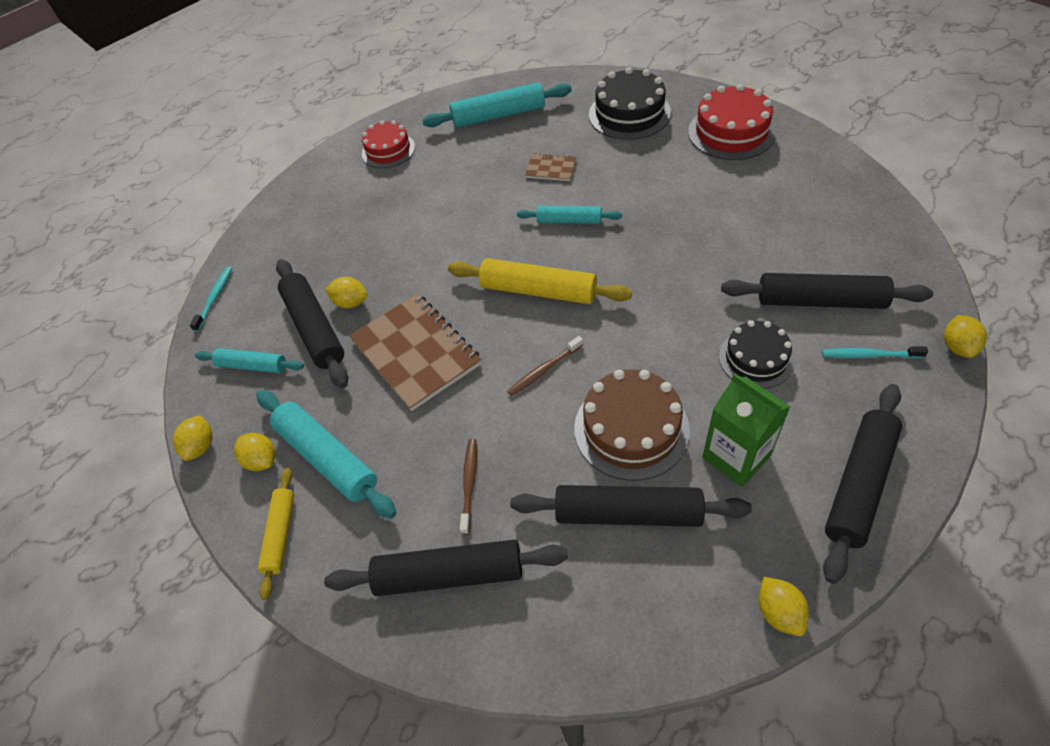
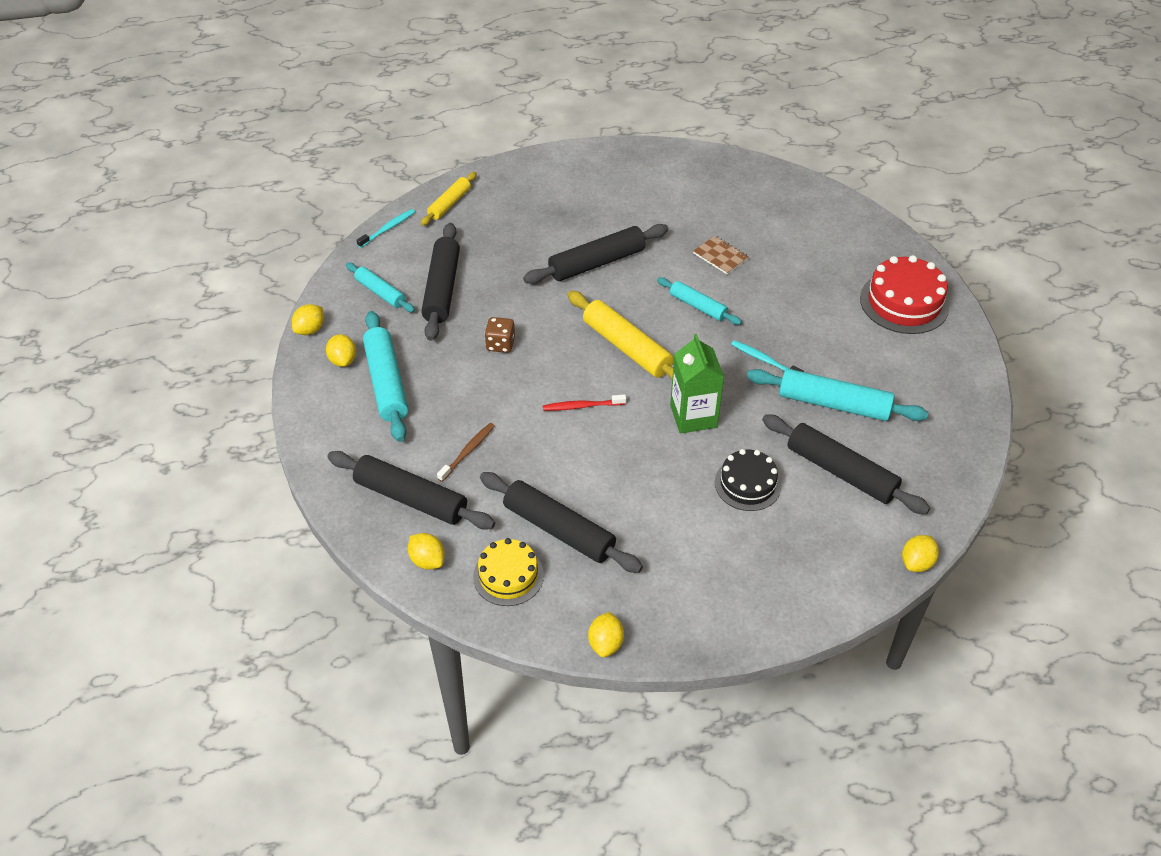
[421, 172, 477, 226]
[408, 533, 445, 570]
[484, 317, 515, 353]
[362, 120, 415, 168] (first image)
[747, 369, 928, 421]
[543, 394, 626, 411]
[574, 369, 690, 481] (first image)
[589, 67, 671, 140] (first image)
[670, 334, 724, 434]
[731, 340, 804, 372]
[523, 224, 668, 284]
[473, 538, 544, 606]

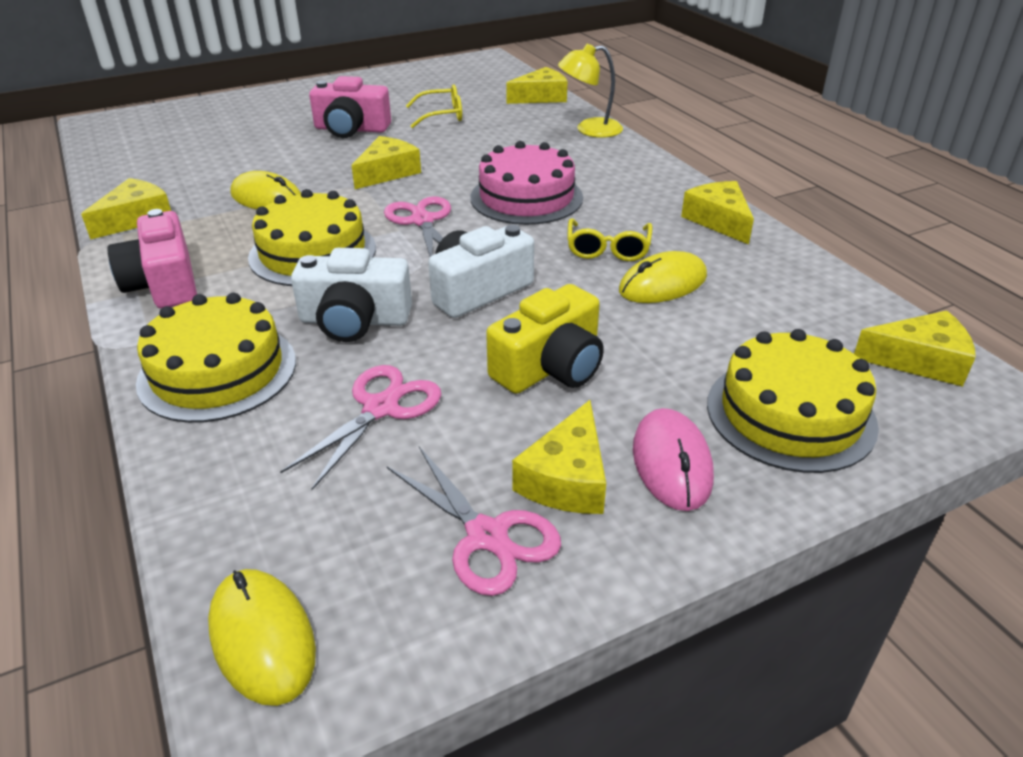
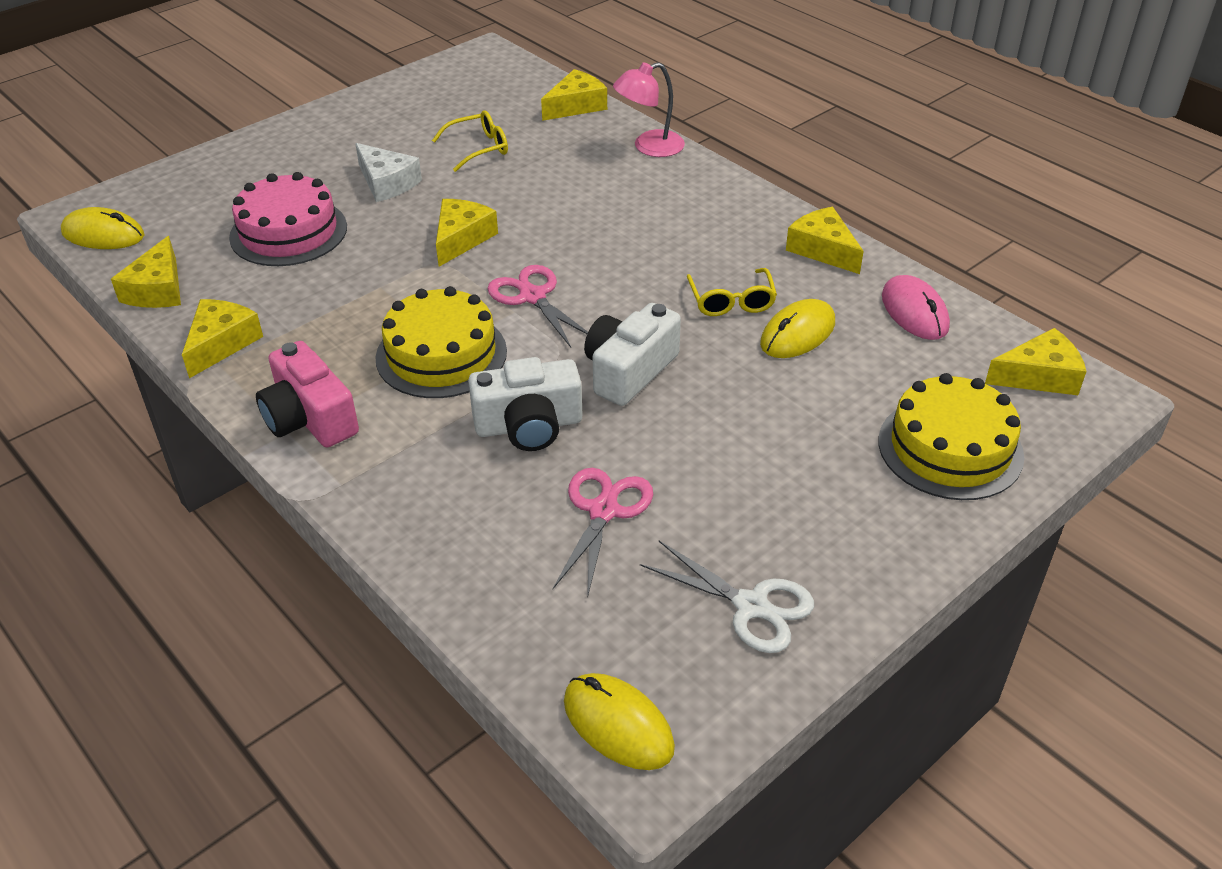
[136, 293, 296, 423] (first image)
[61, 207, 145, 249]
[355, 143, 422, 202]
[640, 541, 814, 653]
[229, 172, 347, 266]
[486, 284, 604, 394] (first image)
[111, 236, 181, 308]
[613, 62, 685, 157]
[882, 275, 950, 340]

— DESCRIPTION OF THE TASK —
Would you return the data exactly as written, without the pictures?

— RESULT —
[421, 172, 477, 226]
[408, 533, 445, 570]
[484, 317, 515, 353]
[362, 120, 415, 168] (first image)
[747, 369, 928, 421]
[543, 394, 626, 411]
[574, 369, 690, 481] (first image)
[589, 67, 671, 140] (first image)
[670, 334, 724, 434]
[731, 340, 804, 372]
[523, 224, 668, 284]
[473, 538, 544, 606]

[136, 293, 296, 423] (first image)
[61, 207, 145, 249]
[355, 143, 422, 202]
[640, 541, 814, 653]
[229, 172, 347, 266]
[486, 284, 604, 394] (first image)
[111, 236, 181, 308]
[613, 62, 685, 157]
[882, 275, 950, 340]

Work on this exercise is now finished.